Task details
Copy, word for word, the lines of the entries below between the one with "camera: 30 degrees left, 20 degrees down" and the one with "gone | ratón", inclusive, and leave out everything else.

Extracted information
◇ ◇ ◇ ◇
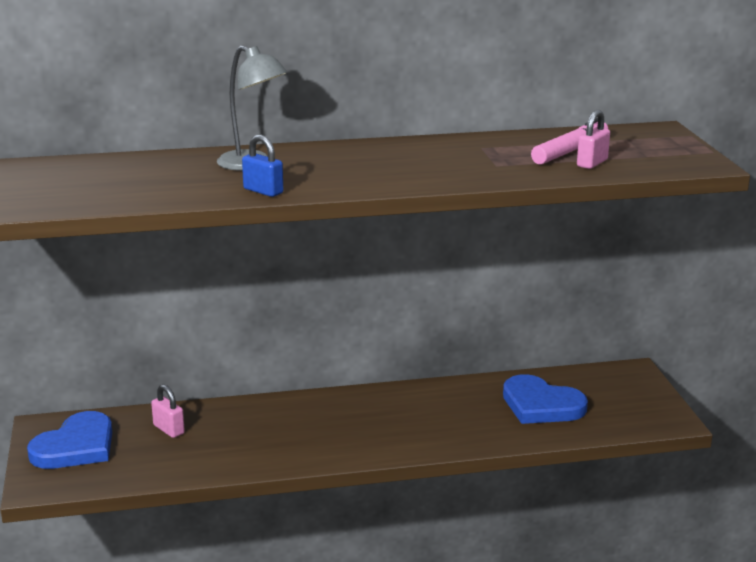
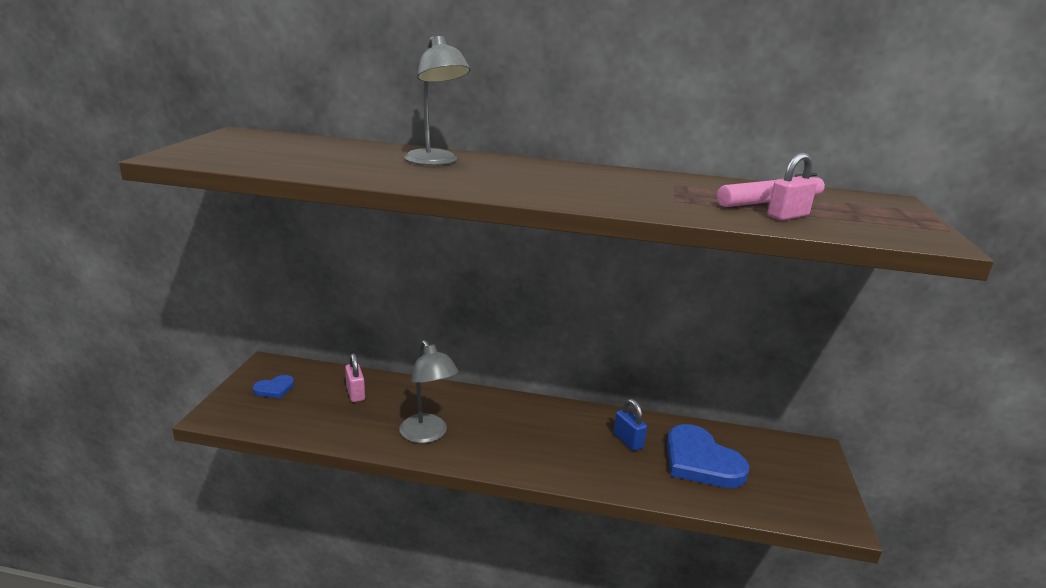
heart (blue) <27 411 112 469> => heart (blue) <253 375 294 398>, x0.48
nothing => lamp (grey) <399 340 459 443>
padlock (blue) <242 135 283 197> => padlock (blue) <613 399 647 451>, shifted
◇ ◇ ◇ ◇
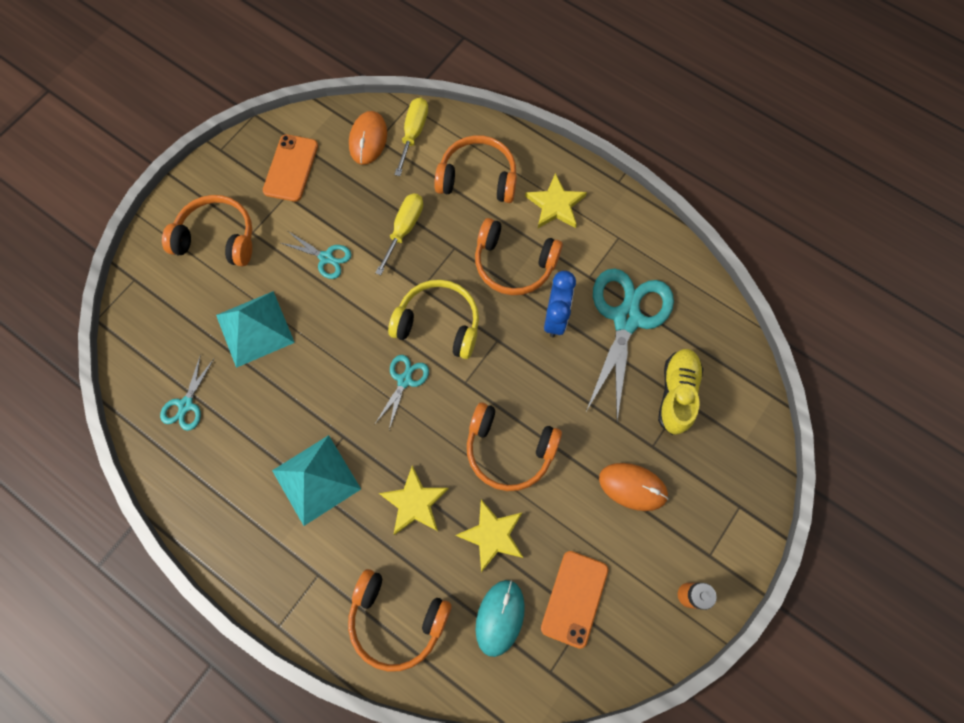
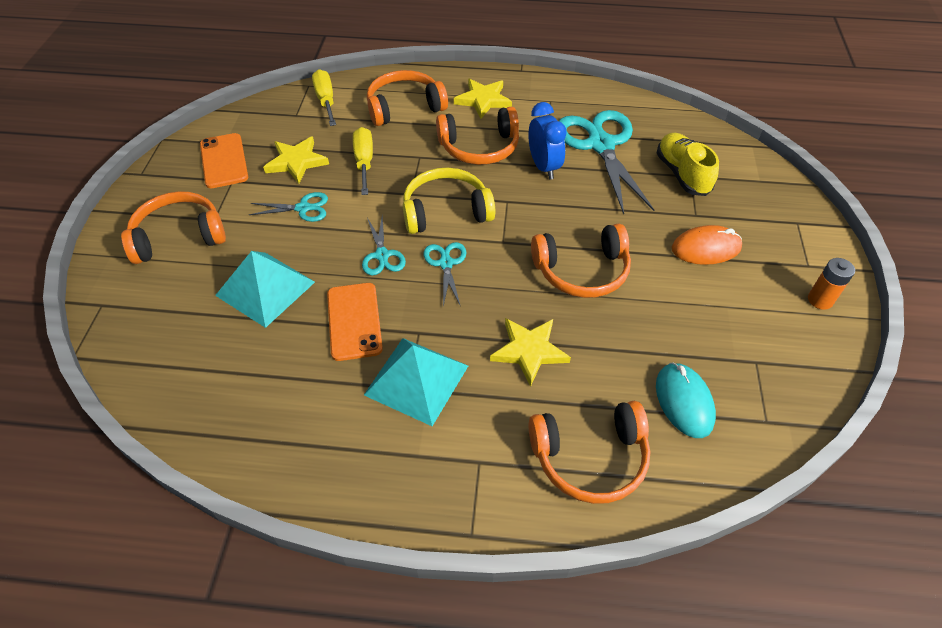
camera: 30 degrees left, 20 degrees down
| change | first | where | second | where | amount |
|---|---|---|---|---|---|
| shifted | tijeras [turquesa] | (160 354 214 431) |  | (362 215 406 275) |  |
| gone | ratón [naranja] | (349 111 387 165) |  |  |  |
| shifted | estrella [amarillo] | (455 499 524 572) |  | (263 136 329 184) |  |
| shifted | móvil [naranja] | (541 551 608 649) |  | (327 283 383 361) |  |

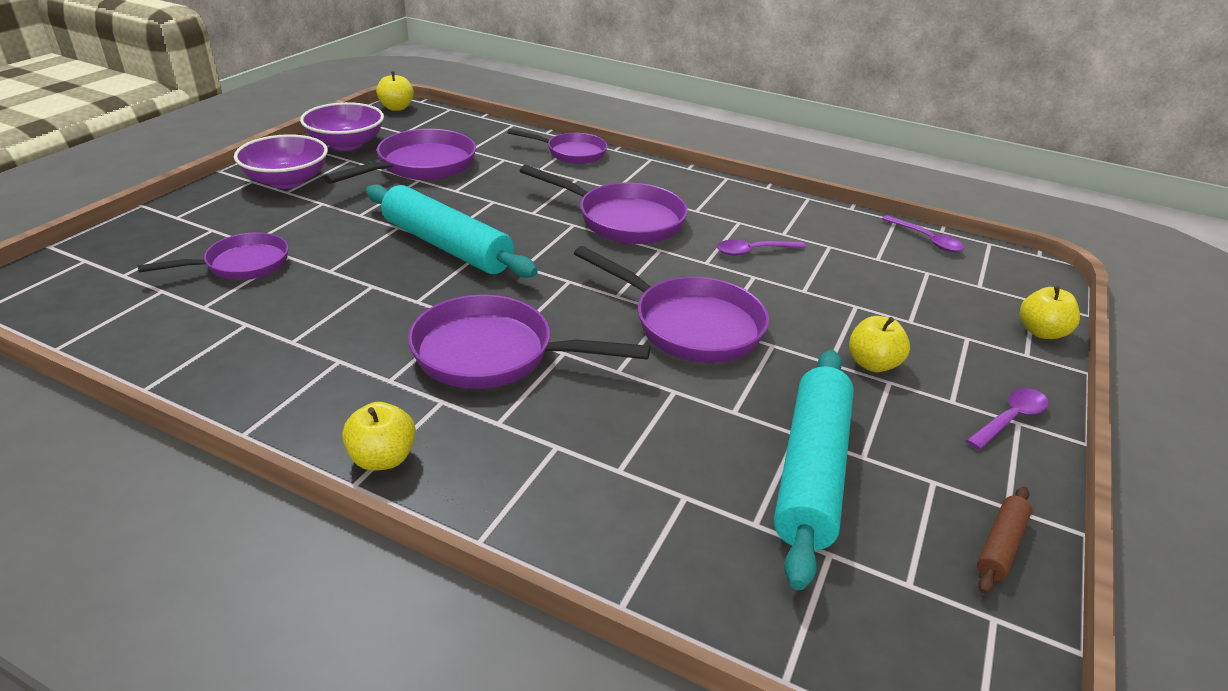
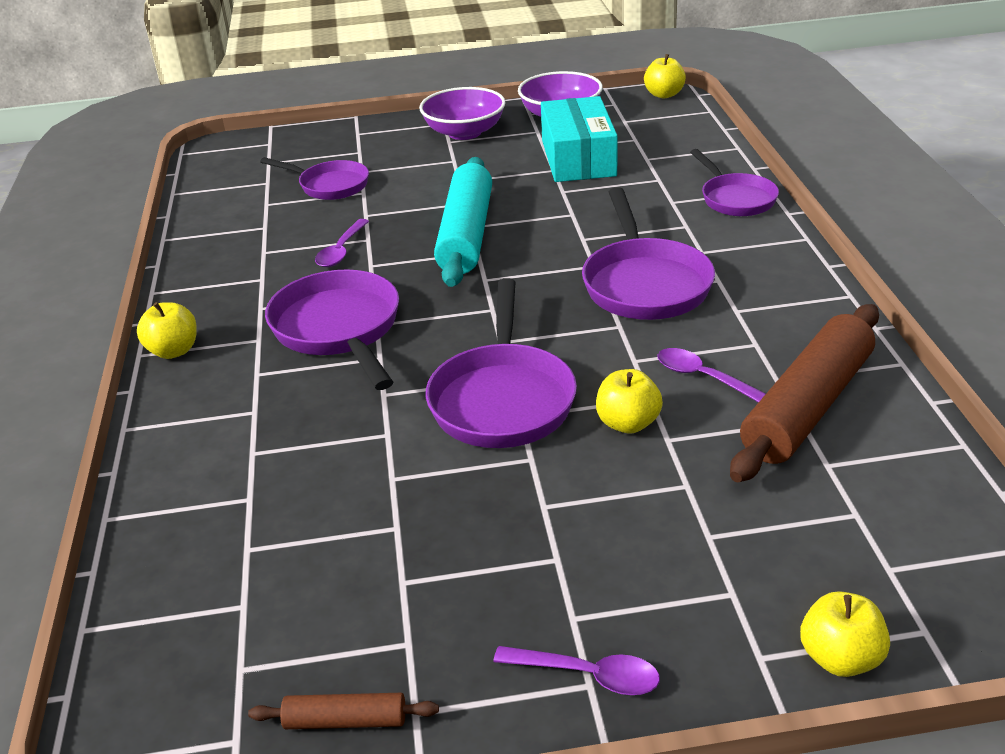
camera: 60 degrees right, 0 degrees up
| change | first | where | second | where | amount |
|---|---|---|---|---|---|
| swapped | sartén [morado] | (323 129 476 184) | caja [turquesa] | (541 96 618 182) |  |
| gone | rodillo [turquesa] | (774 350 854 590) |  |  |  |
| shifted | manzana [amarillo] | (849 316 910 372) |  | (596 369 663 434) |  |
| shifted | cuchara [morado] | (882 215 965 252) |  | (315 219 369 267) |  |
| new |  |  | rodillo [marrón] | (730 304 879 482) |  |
◇ ◇ ◇ ◇
Answer space
camera: 30 degrees left, 20 degrees down
| change | first | where | second | where | amount |
|---|---|---|---|---|---|
| shifted | tijeras [turquesa] | (160 354 214 431) |  | (362 215 406 275) |  |
| gone | ratón [naranja] | (349 111 387 165) |  |  |  |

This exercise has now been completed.